(Problem): Return the listing below exactly as it stands. Pictures stay out.

Dataset excerpt Start Marker

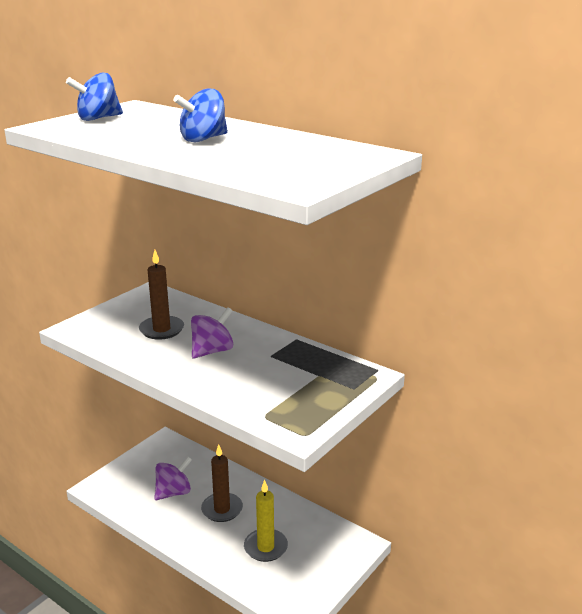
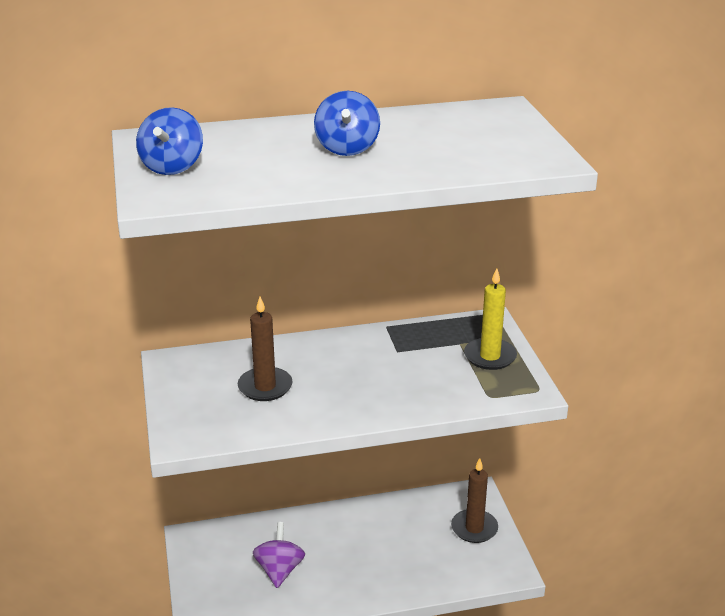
camera: 50 degrees left, 5 degrees up
purple spinning top [191,307,233,359] -> none
brown candle [201,445,243,522] -> brown candle moved to [451,458,498,543]
yellow candle [244,480,288,562] -> yellow candle moved to [464,268,517,370]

Dataset excerpt End Marker

(Exercise answer):
camera: 50 degrees left, 5 degrees up
purple spinning top [191,307,233,359] -> none
brown candle [201,445,243,522] -> brown candle moved to [451,458,498,543]
yellow candle [244,480,288,562] -> yellow candle moved to [464,268,517,370]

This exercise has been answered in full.